**What you will do:** Would you please copy only the lines from the line that contains "BUTTON pin VCC: none -> 3V3" to the end of the data below, exactly, leaving every picture out?

Before-and-after change records
*** Block opens ***

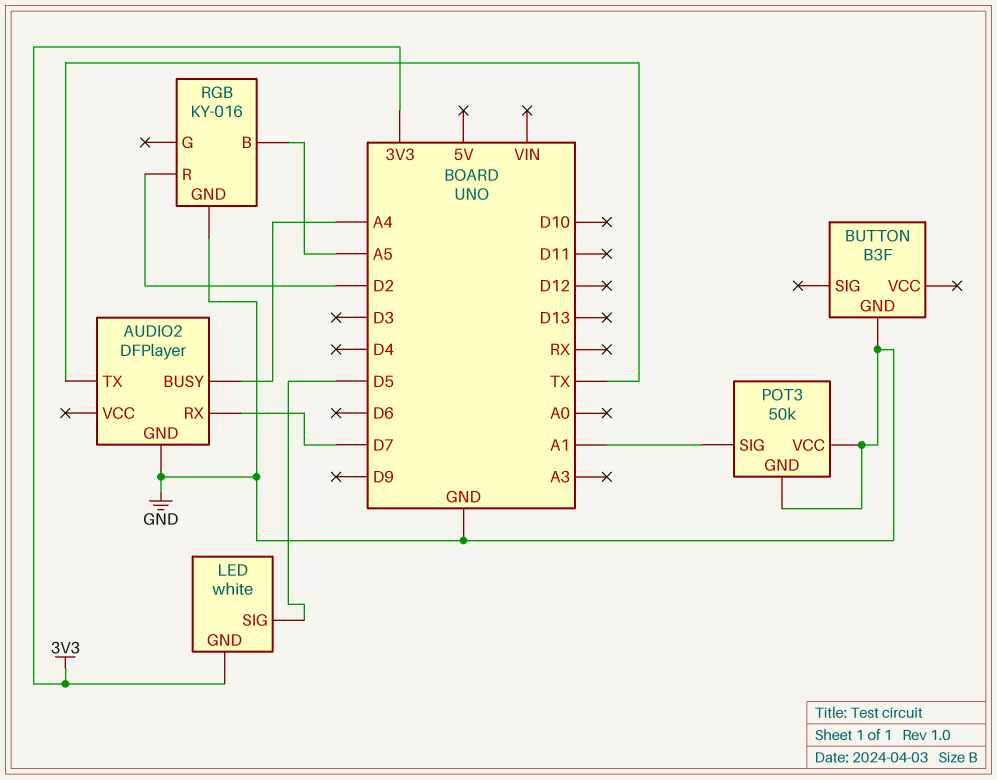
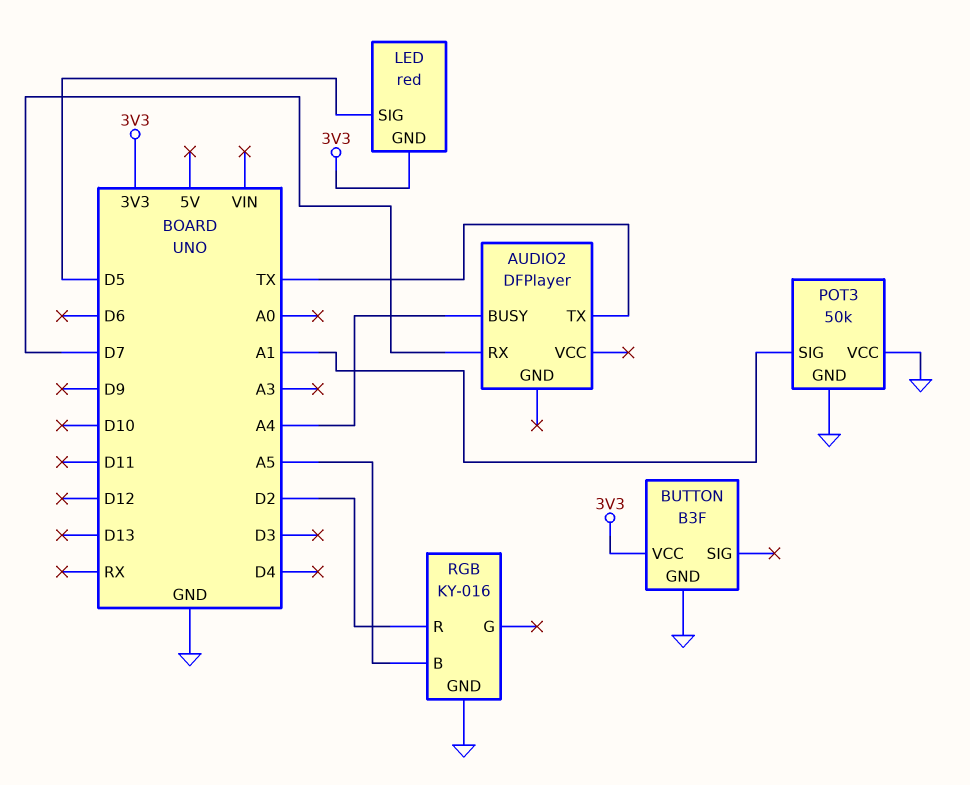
AUDIO2 pin GND: GND -> none
BUTTON pin VCC: none -> 3V3
LED: white -> red

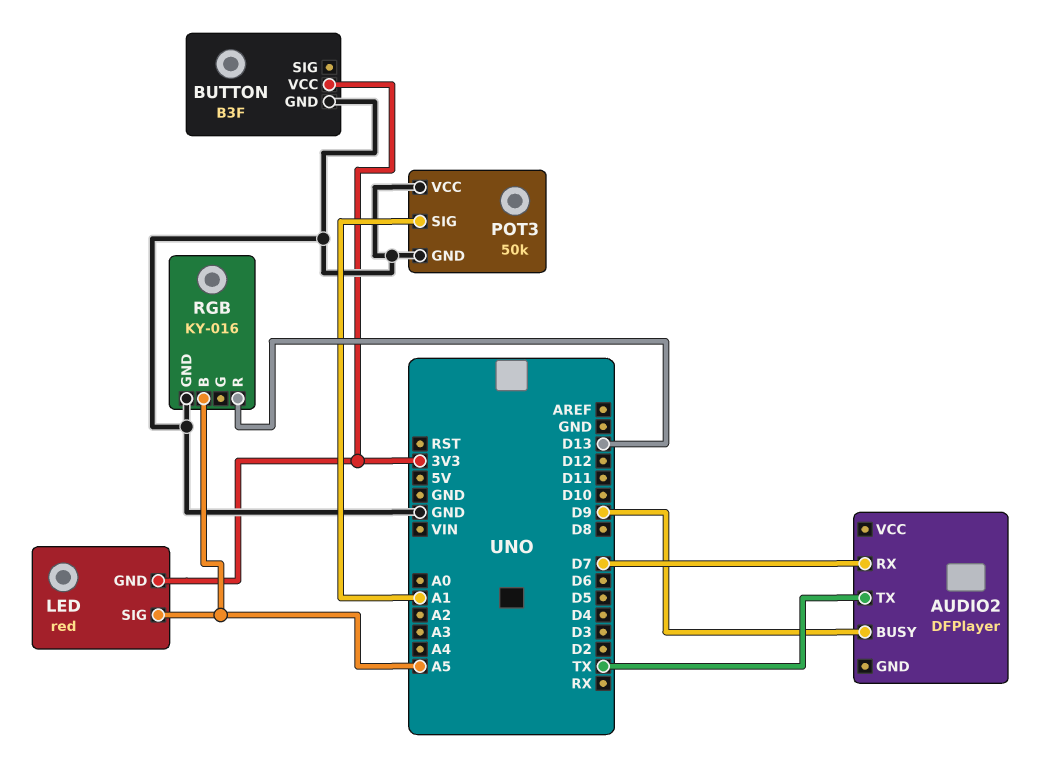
AUDIO2 pin BUSY: A4 -> D9
LED pin SIG: D5 -> A5
RGB pin R: D2 -> D13

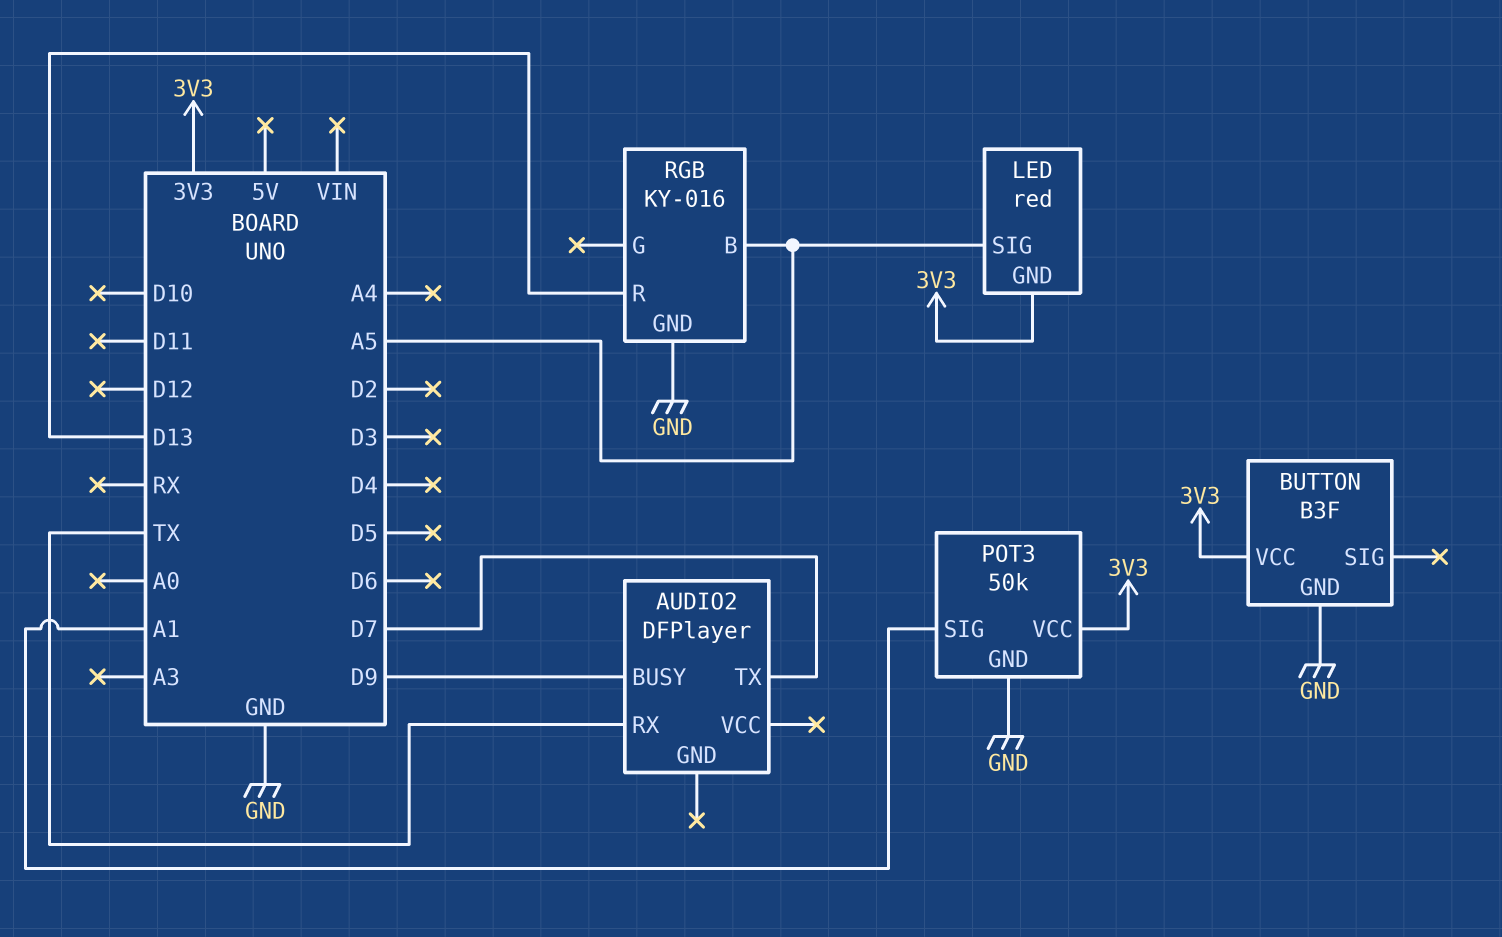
AUDIO2 pin RX: D7 -> TX
AUDIO2 pin TX: TX -> D7
POT3 pin VCC: GND -> 3V3

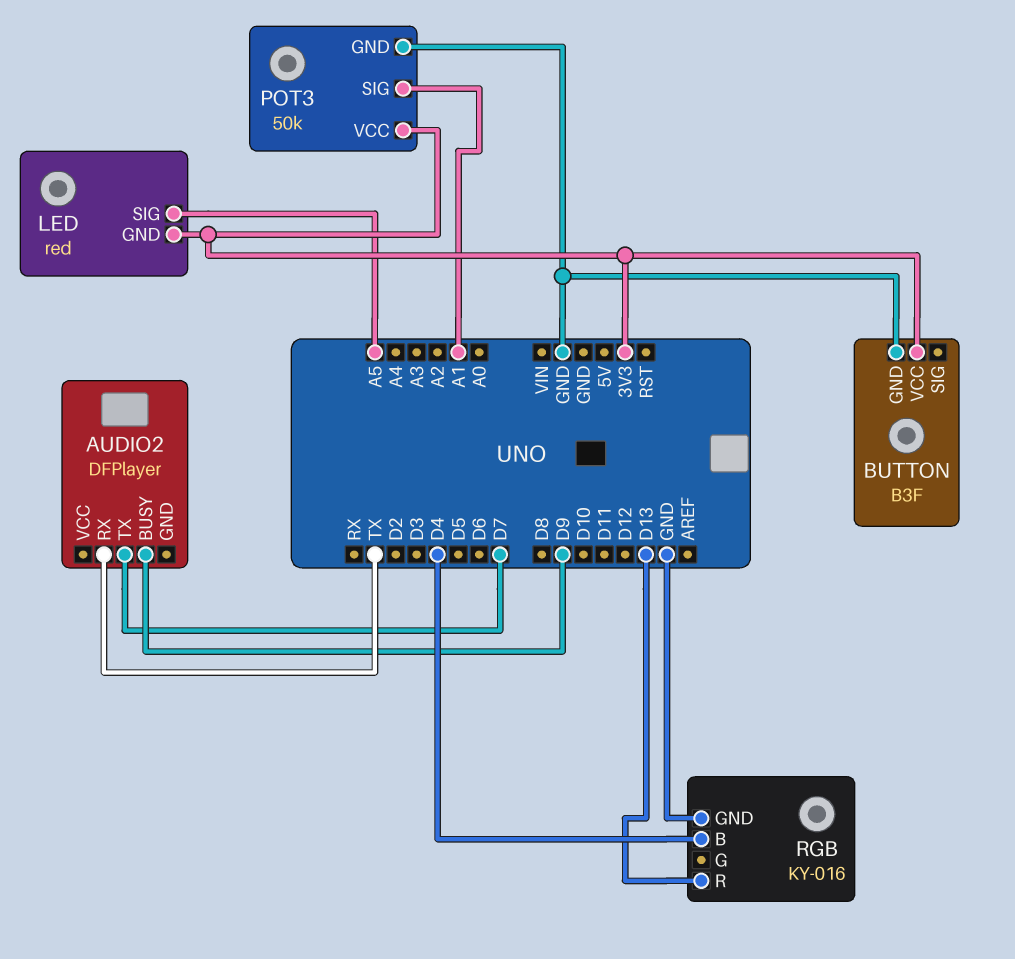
RGB pin B: A5 -> D4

*** Block closes ***

**Exercise result:**
BUTTON pin VCC: none -> 3V3
LED: white -> red

AUDIO2 pin BUSY: A4 -> D9
LED pin SIG: D5 -> A5
RGB pin R: D2 -> D13

AUDIO2 pin RX: D7 -> TX
AUDIO2 pin TX: TX -> D7
POT3 pin VCC: GND -> 3V3

RGB pin B: A5 -> D4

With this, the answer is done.